(Data excerpts)
/---

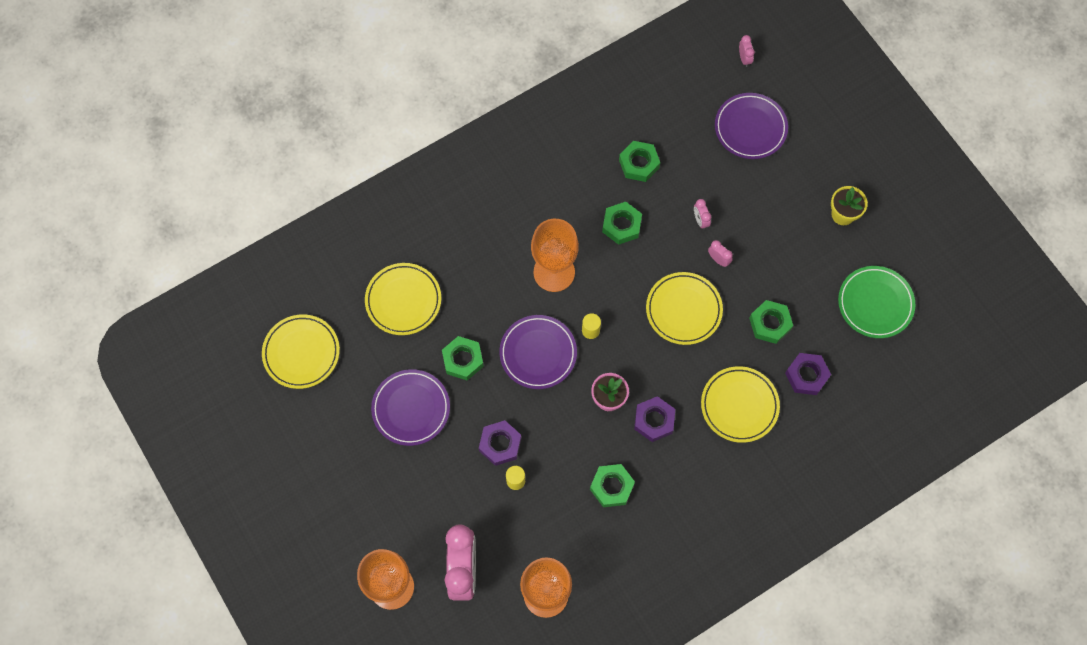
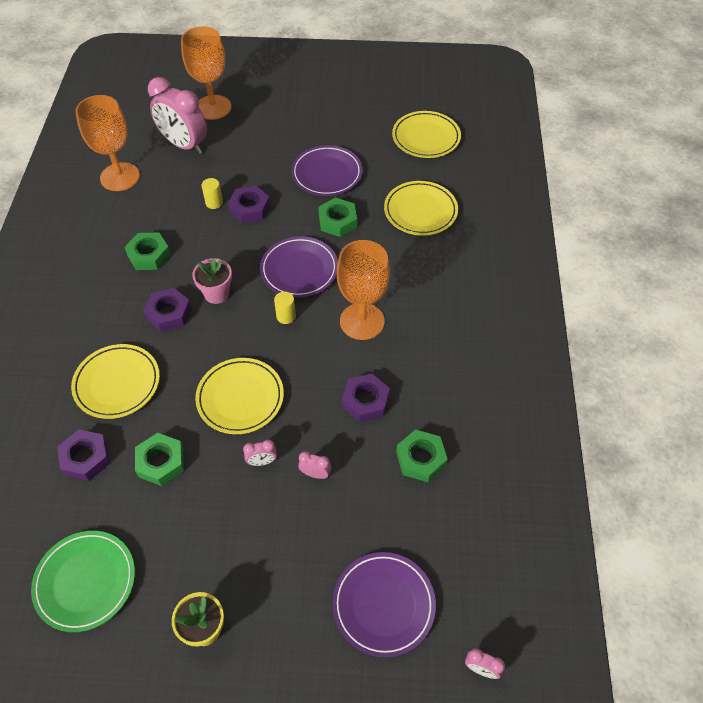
camera: 125 degrees right, 15 degrees down
(621, 225) = (365, 401): green nut -> purple nut

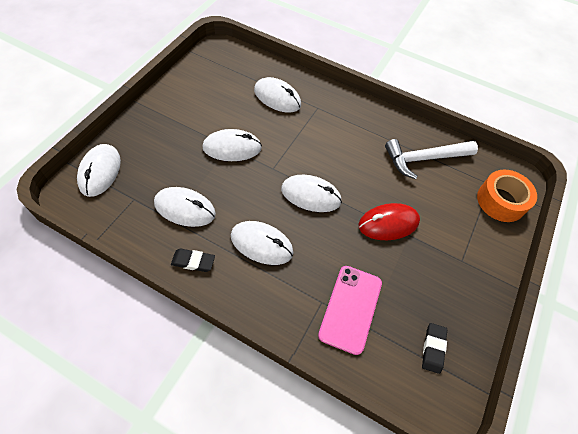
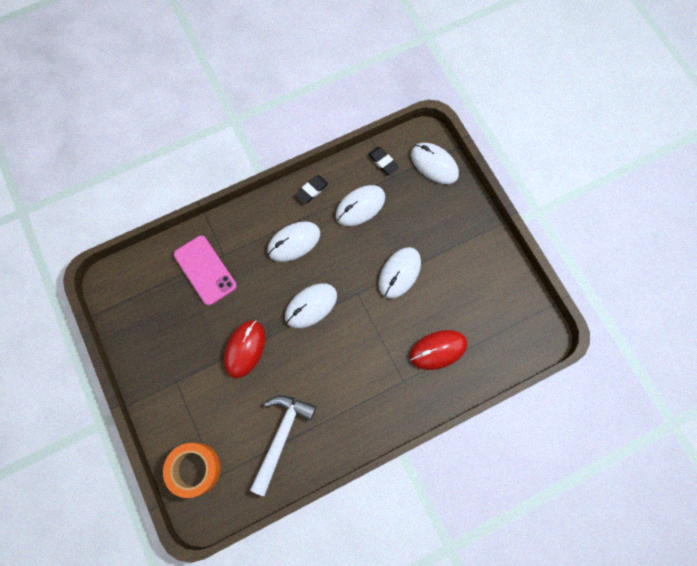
camera: 130 degrees right, 15 degrees up
(277, 98) = (438, 350): white mouse -> red mouse
(433, 348) = (141, 303): black eraser -> black eraser (383, 162)

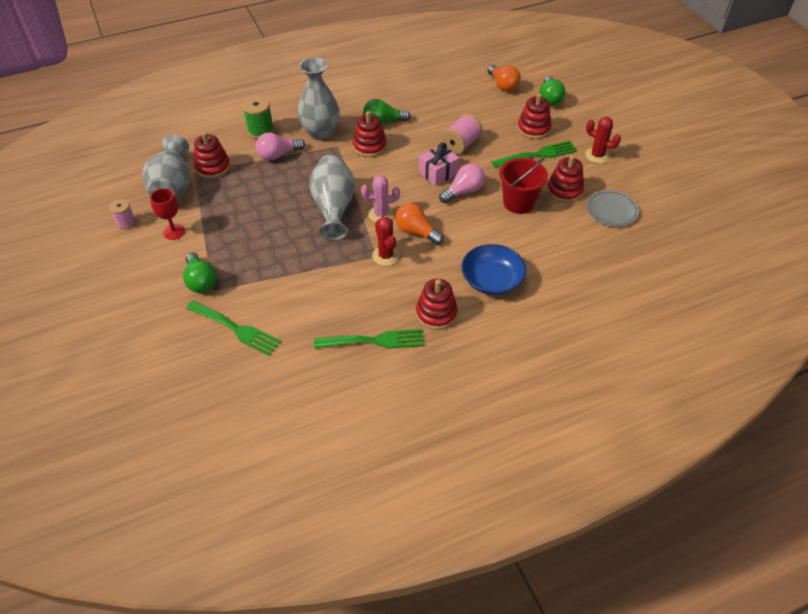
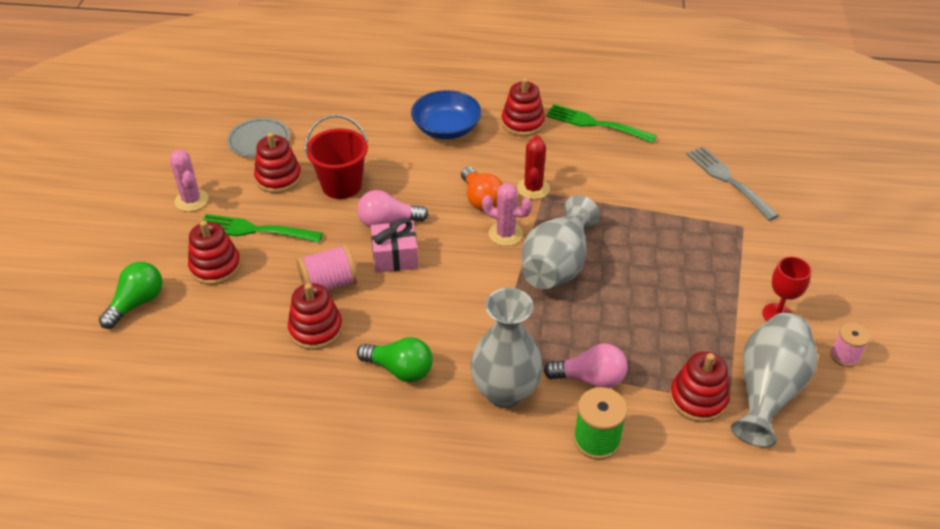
camera: 150 degrees left, 5 degrees down
(200, 281) = (755, 240): green light bulb -> none
(236, 329) = (728, 180): green fork -> grey fork
(369, 146) = (450, 335): red stacking toy -> red stacking toy (316, 329)
(503, 85) = (167, 358): orange light bulb -> none
(597, 155) = (191, 200): red cactus -> pink cactus

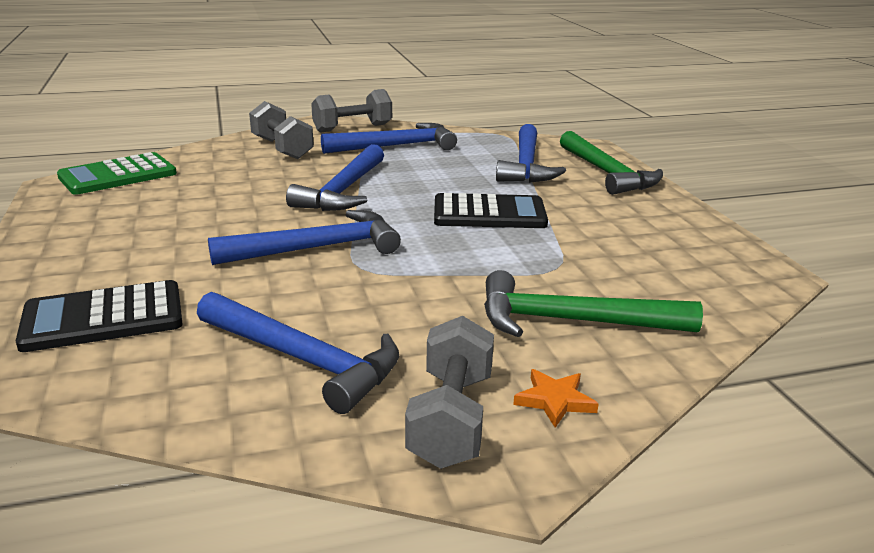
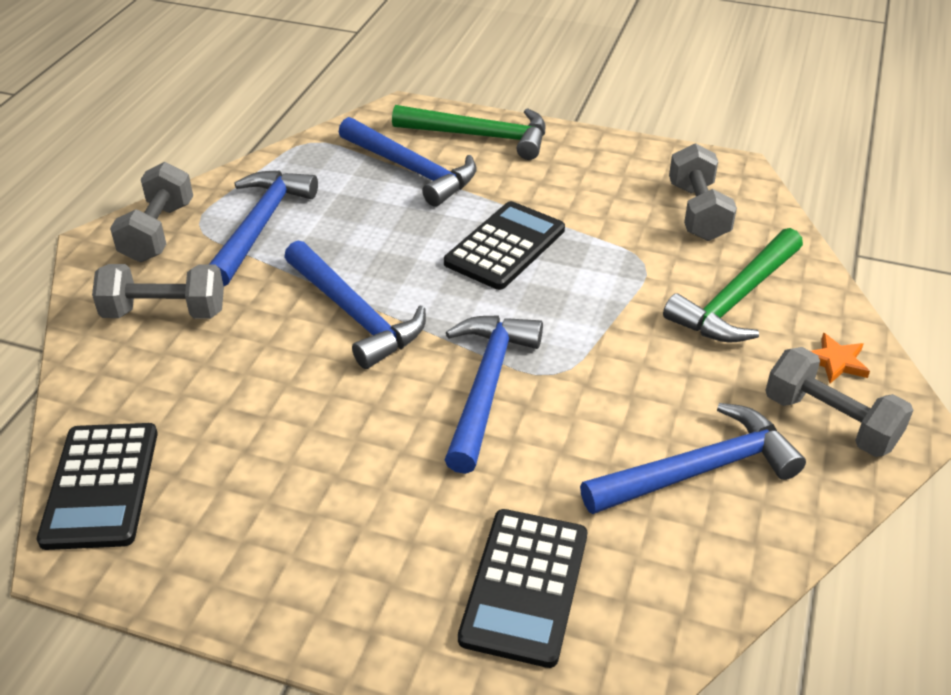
camera: 55 degrees left, 15 degrees up
(118, 175) = (101, 486): green calculator -> black calculator
(670, 272) = (697, 212): none -> grey dumbbell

\---

■ How to complete this task: Write out, word for word, the lines running from the one containing "(503, 85) = (167, 358): orange" to the end of the data above; the pictures are to be left out.

■ Response for this exercise:
(503, 85) = (167, 358): orange light bulb -> none
(597, 155) = (191, 200): red cactus -> pink cactus

camera: 55 degrees left, 15 degrees up
(118, 175) = (101, 486): green calculator -> black calculator
(670, 272) = (697, 212): none -> grey dumbbell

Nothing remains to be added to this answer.